▶ **What this task involves**: Examine the listing below and state how many of its lines contain the word "none". Write only the number.

▶ **Dataset records**:

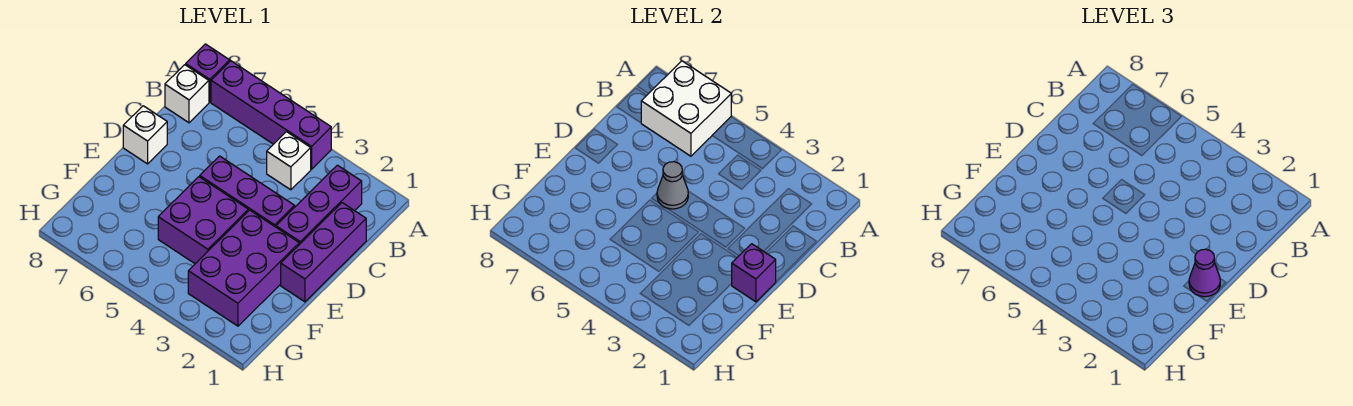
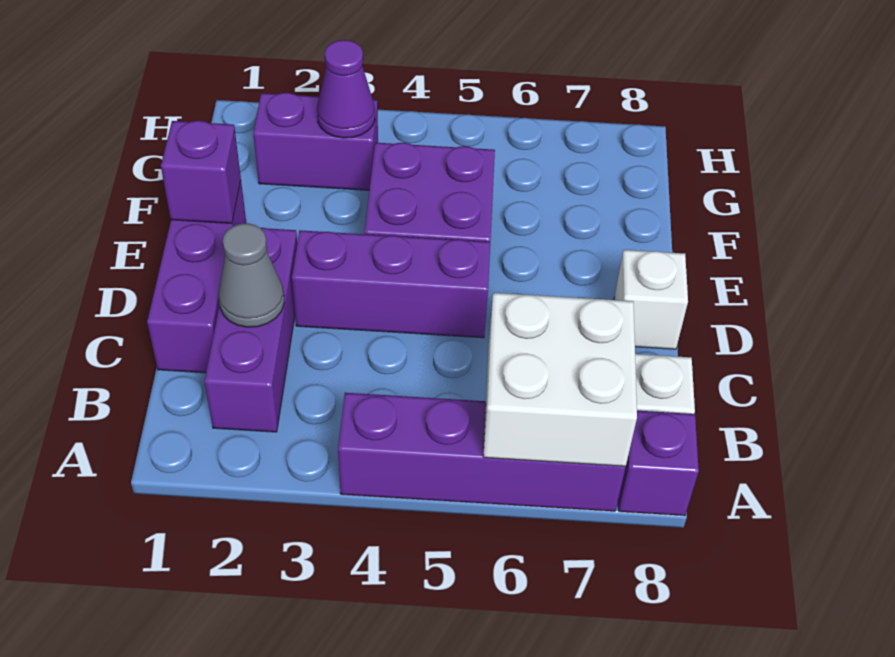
white 1x1 brick [267,132,311,190] -> none
grey 1x1 cone [657,162,688,209] -> grey 1x1 cone moved to [219,223,284,327]
purple 1x1 cone [1189,249,1220,297] -> purple 1x1 cone moved to [317,40,375,138]
purple 2x3 brick [188,210,299,326] -> purple 1x2 brick [253,93,378,190]

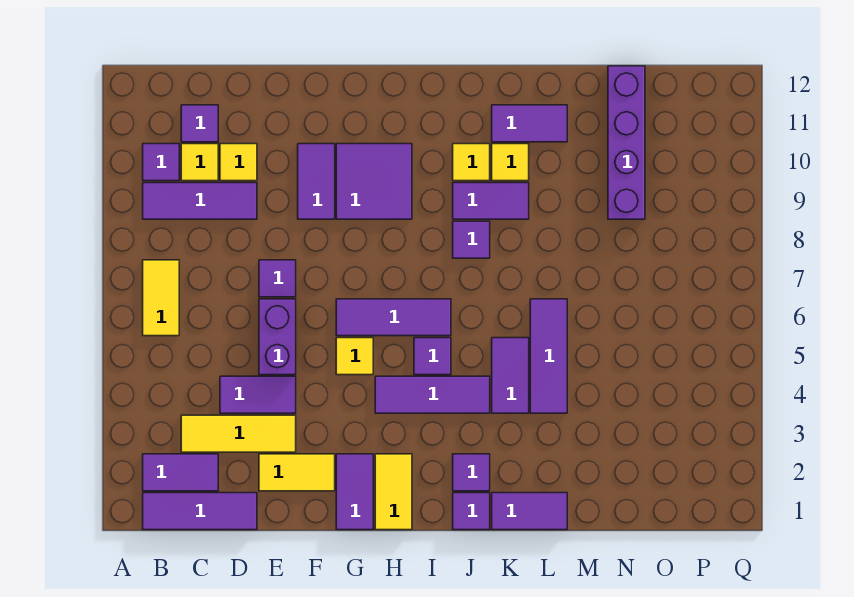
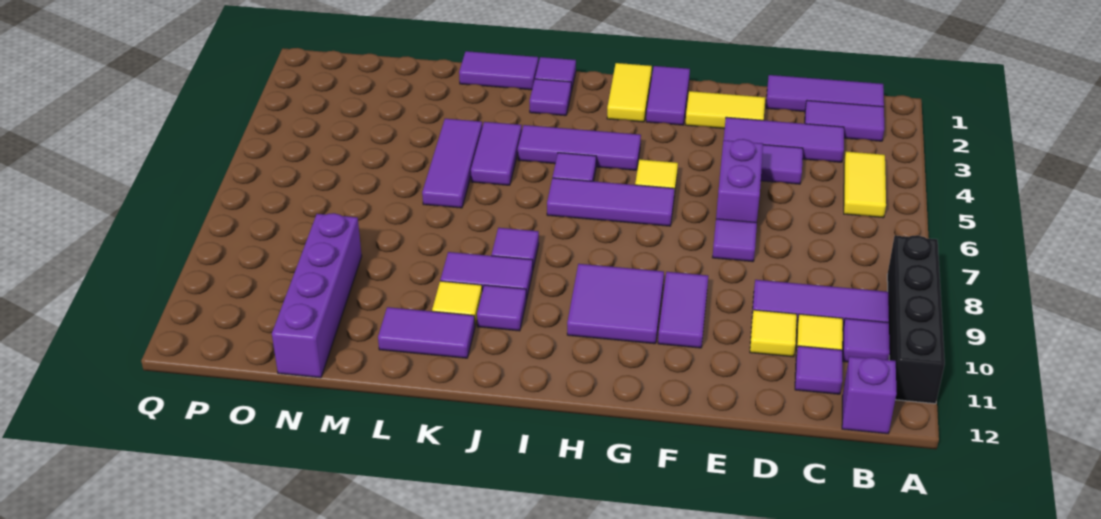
none -> black 1x4 brick [887,235,945,404]
yellow 1x2 tile [143,260,179,336] -> yellow 1x2 tile moved to [844,151,886,218]
none -> purple 1x1 brick [842,356,897,434]
yellow 1x3 tile [181,415,296,452] -> purple 1x3 tile [724,117,844,162]
yellow 1x1 tile [453,144,490,181] -> purple 1x1 tile [477,285,526,331]

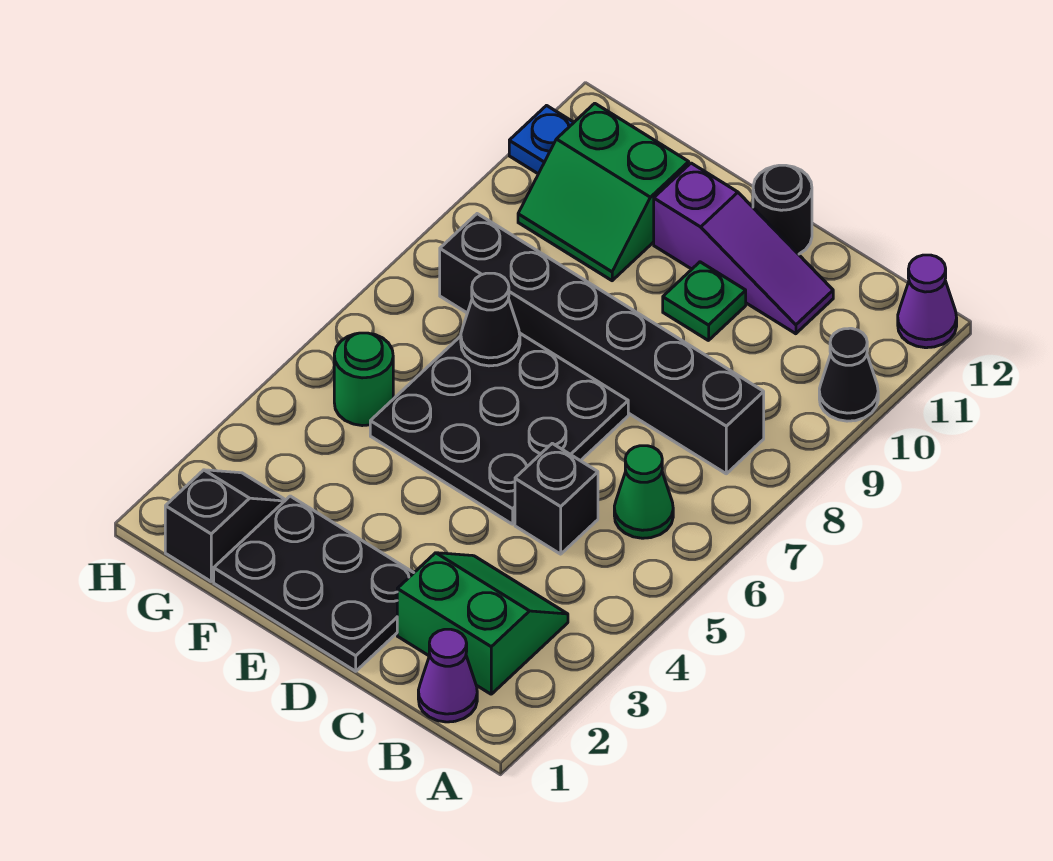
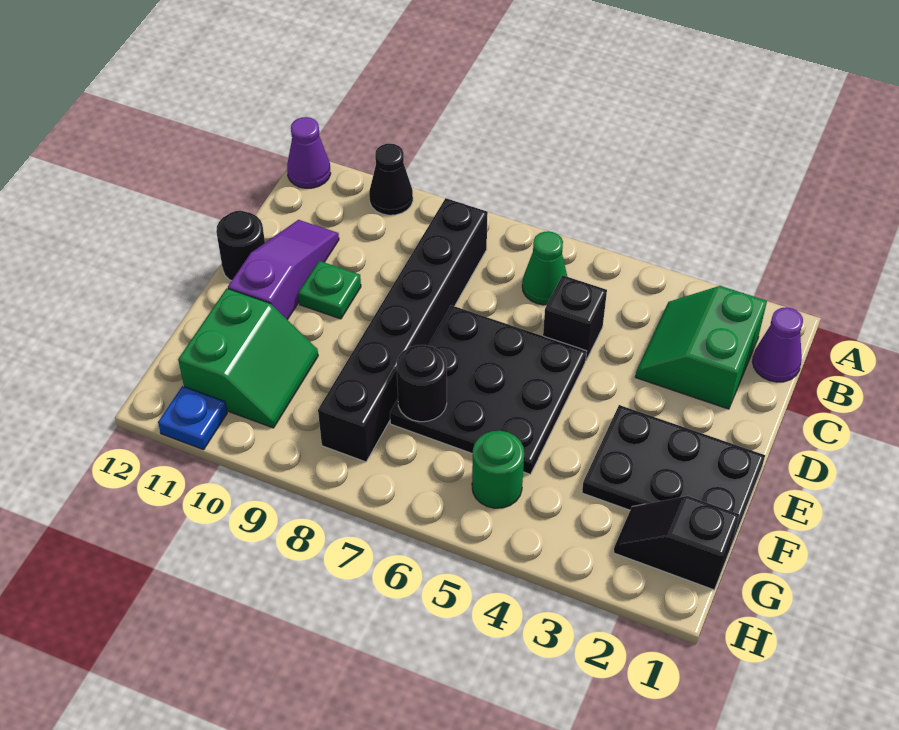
black 2x3 plate [214,496,413,671] -> black 2x3 plate turned to [582,405,765,546]
black 1x1 cone [461,273,520,366] -> black 1x1 round brick [397,345,447,422]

▶ **Result for this exercise**: 3